ABOUT THIS TASK: Give the number of lines in this listing that contain the word "pink", and nothing else.

------------------------------

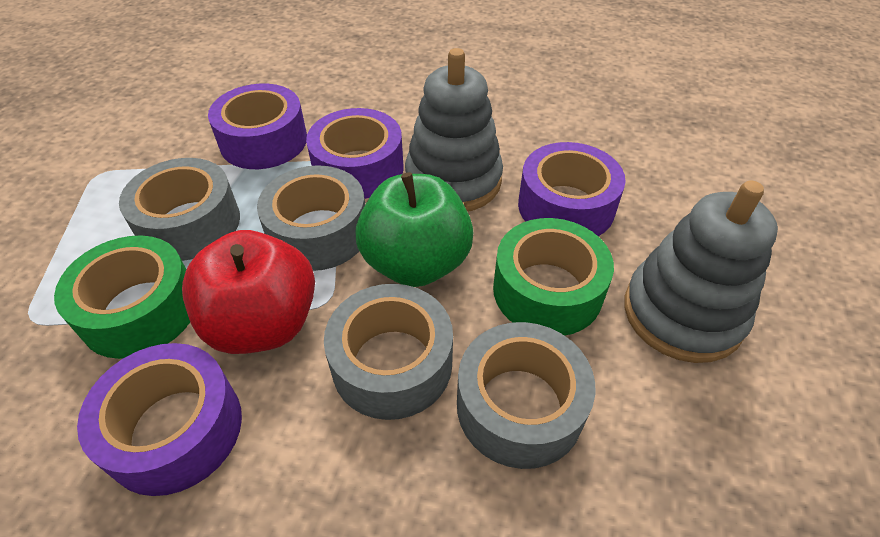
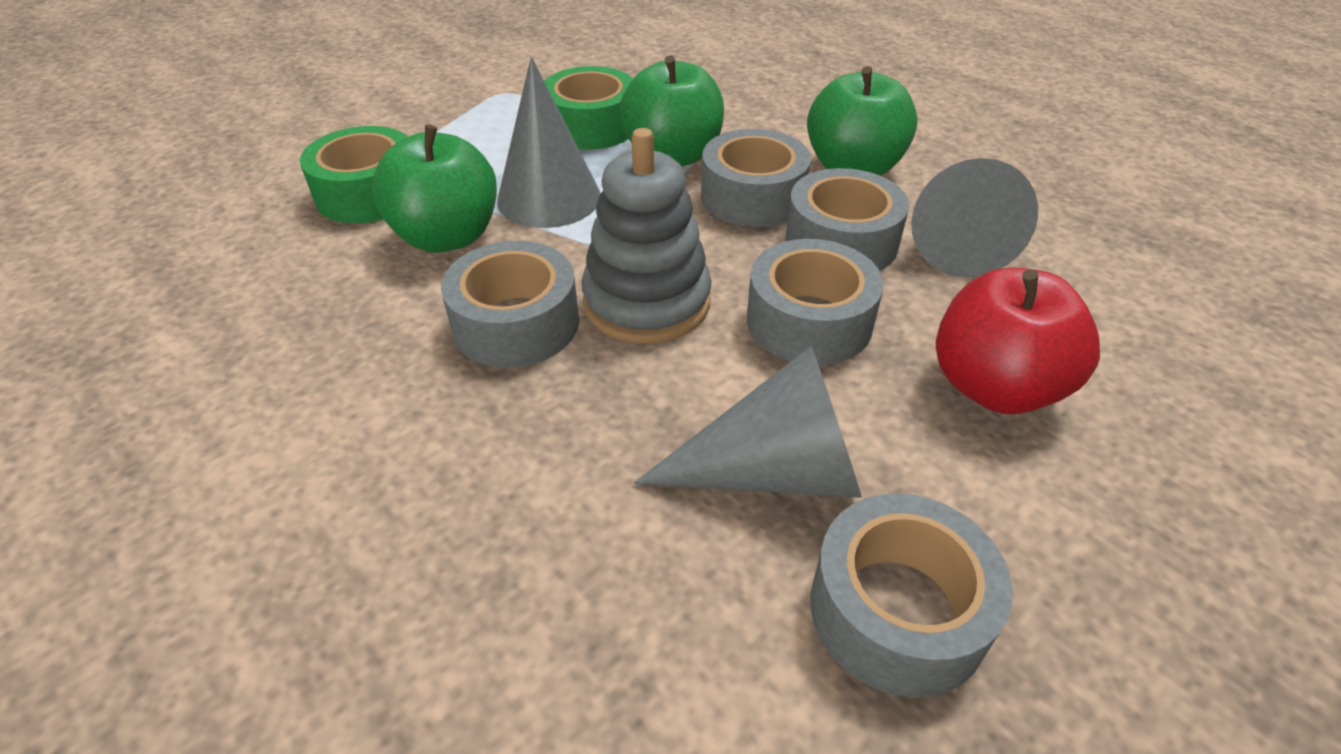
green apple: 1 -> 3
grey cone: 0 -> 3
grey stacking toy: 2 -> 1
grey tape: 4 -> 5
purple tape: 4 -> 0

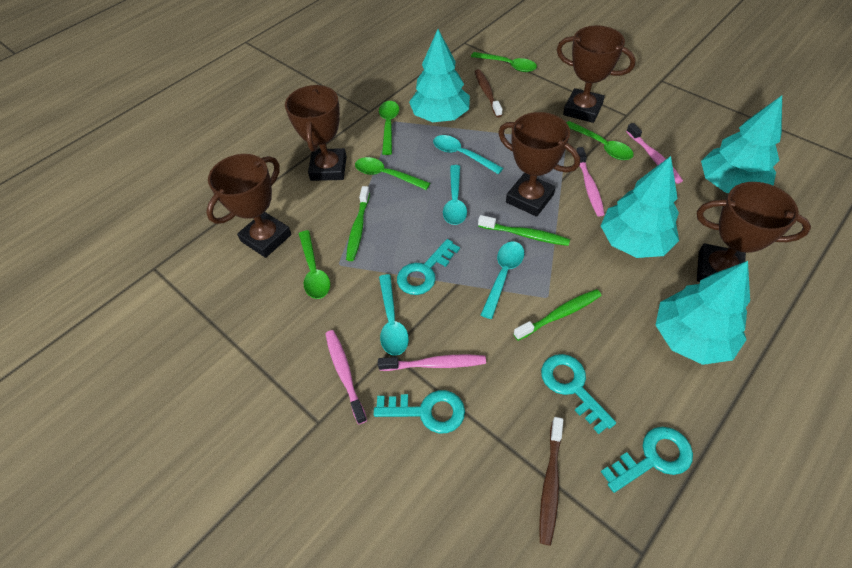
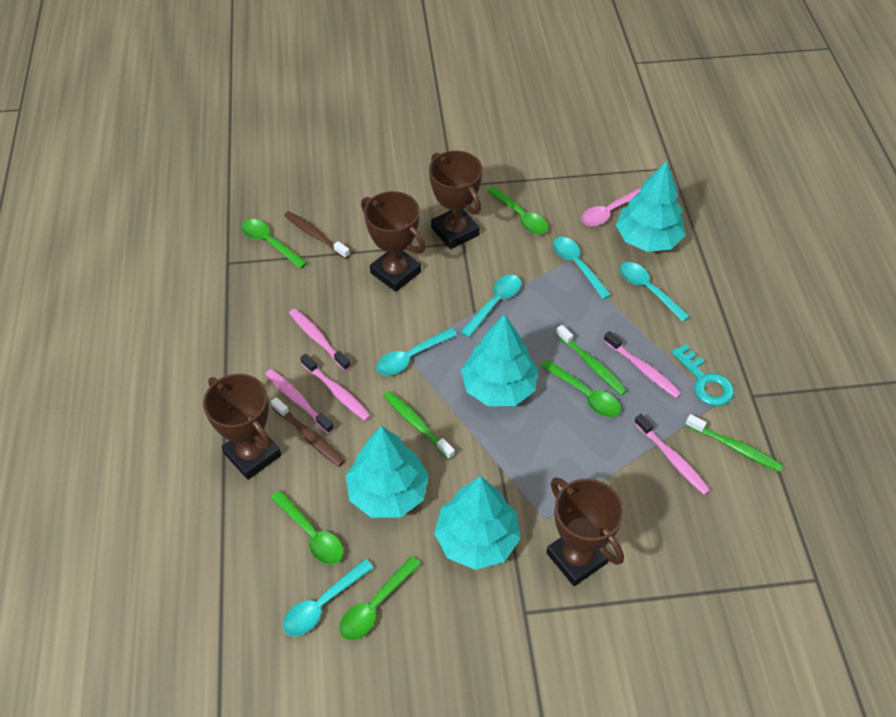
brown trophy: 5 -> 4
pink spoon: 0 -> 1
pink toothbrush: 4 -> 5
turquoise key: 4 -> 1
turquoise spoon: 4 -> 5

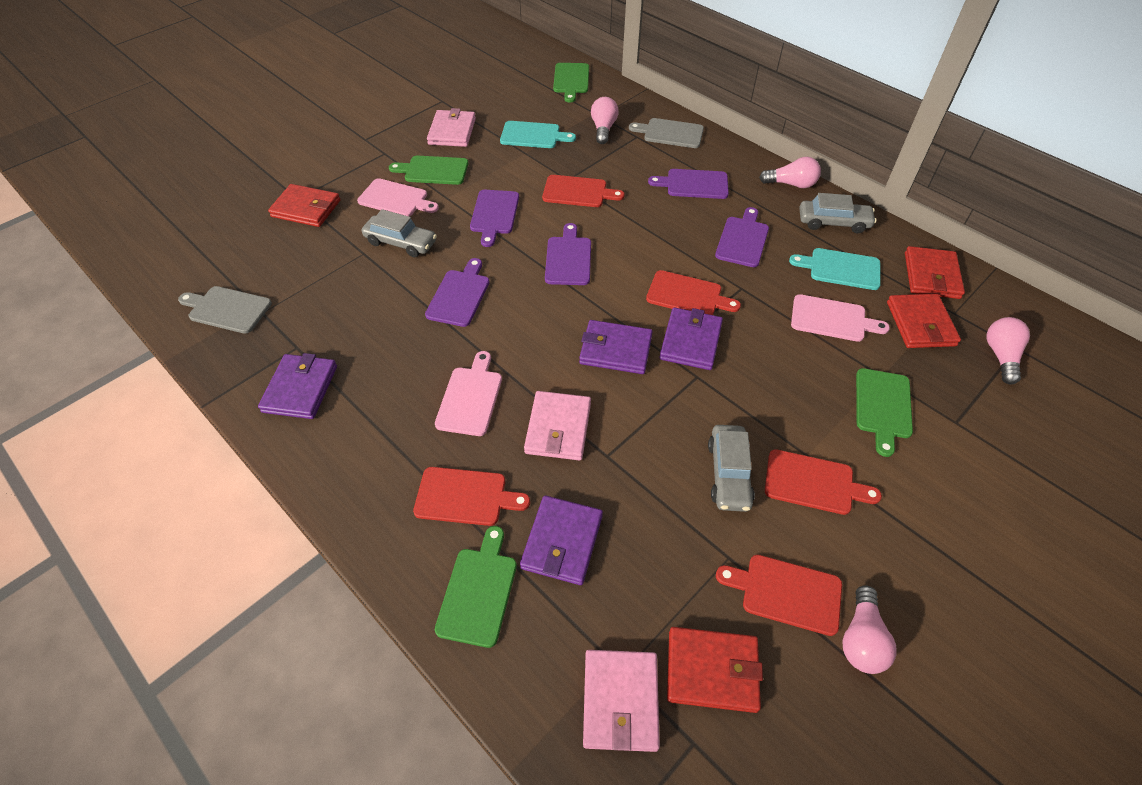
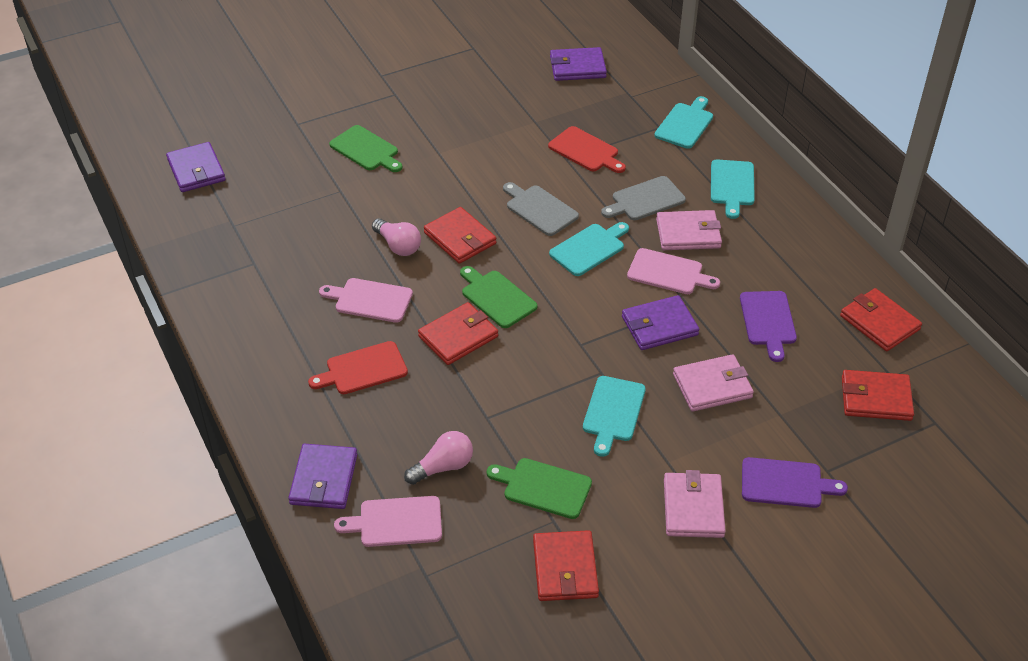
green cutting board: 4 -> 3
grey car: 3 -> 0
pink light bulb: 4 -> 2
purple cutting board: 5 -> 2
red cutting board: 5 -> 2
red wallet: 4 -> 5
turquoise cutting board: 2 -> 4

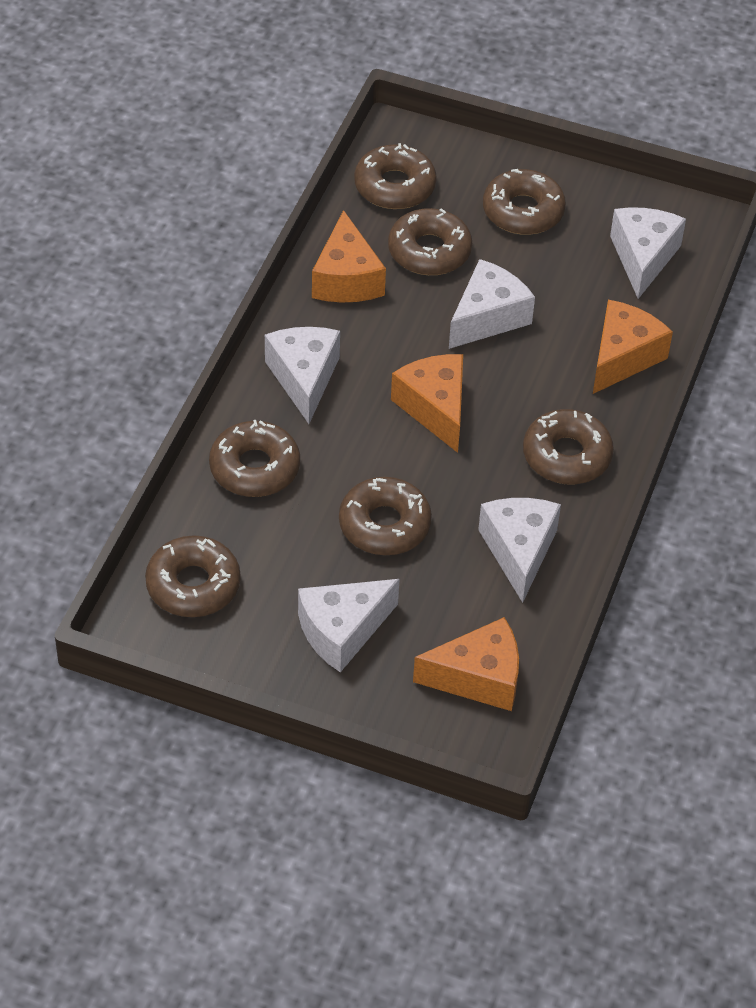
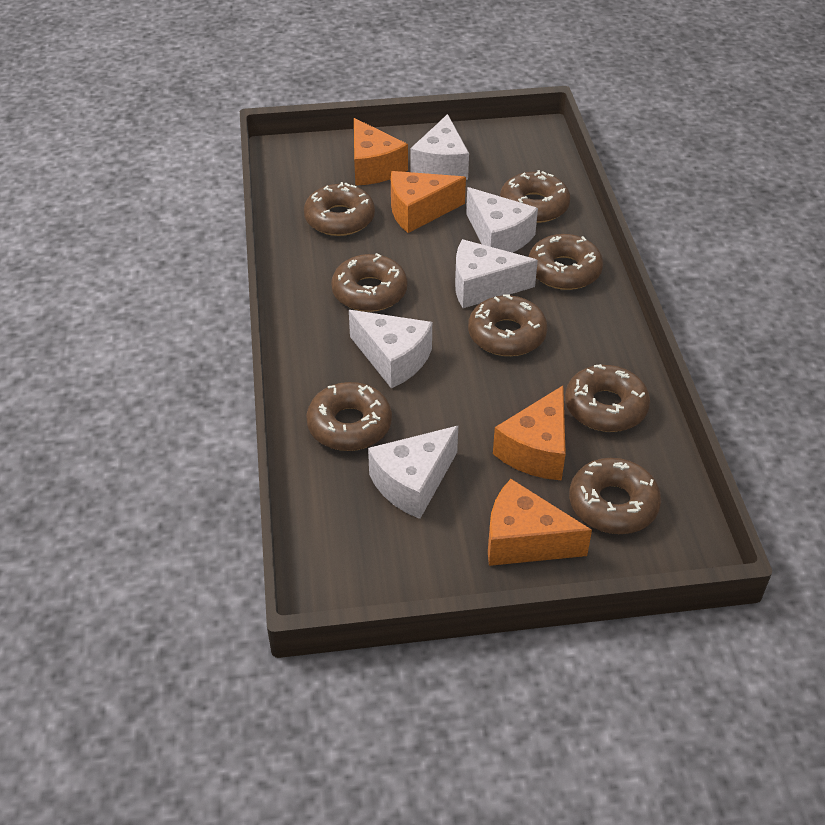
brown donut: 7 -> 8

------------------------------

RESPONSE TO THIS TASK: 3